*** Begin section ***

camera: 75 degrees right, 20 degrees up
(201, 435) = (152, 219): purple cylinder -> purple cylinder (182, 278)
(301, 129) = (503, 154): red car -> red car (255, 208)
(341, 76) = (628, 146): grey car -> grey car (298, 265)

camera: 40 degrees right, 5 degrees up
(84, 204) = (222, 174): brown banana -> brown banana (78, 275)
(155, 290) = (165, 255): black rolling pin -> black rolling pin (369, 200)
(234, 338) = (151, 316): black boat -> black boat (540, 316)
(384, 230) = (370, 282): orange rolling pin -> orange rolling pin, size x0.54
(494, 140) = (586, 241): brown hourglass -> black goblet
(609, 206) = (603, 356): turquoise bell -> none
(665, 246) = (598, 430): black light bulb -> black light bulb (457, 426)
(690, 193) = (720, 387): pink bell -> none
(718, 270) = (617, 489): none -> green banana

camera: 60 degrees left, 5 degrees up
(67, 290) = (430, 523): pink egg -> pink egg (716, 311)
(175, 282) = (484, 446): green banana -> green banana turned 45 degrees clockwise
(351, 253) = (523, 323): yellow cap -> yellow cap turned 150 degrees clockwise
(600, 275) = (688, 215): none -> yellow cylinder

*** End section ***
*** Begin section ***

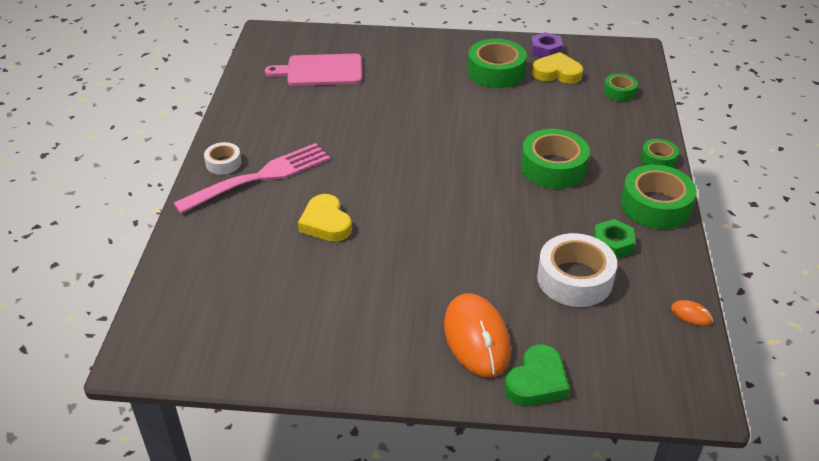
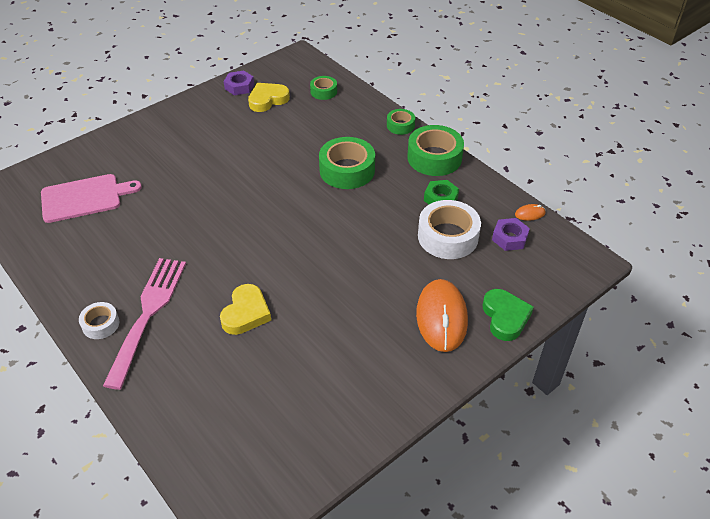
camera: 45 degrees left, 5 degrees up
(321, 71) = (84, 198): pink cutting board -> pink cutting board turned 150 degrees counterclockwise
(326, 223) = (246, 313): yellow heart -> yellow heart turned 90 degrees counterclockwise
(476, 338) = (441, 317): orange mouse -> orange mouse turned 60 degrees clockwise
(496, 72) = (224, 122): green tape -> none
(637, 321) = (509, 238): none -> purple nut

*** End section ***
*** Begin section ***

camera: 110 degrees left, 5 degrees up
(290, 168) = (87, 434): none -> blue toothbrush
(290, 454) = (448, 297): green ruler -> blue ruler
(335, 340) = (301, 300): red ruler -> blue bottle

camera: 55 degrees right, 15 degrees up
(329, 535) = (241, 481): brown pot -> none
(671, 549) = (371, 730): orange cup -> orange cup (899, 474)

*** End section ***

### About this exercise
Produce only the lines from the line containing "camera: 55 degrees right, 15 degrees up" through the line containing "(671, 549) = (371, 730): orange", inclusive of both, exactly as they stand in the entries above.

### Reply to the task
camera: 55 degrees right, 15 degrees up
(329, 535) = (241, 481): brown pot -> none
(671, 549) = (371, 730): orange cup -> orange cup (899, 474)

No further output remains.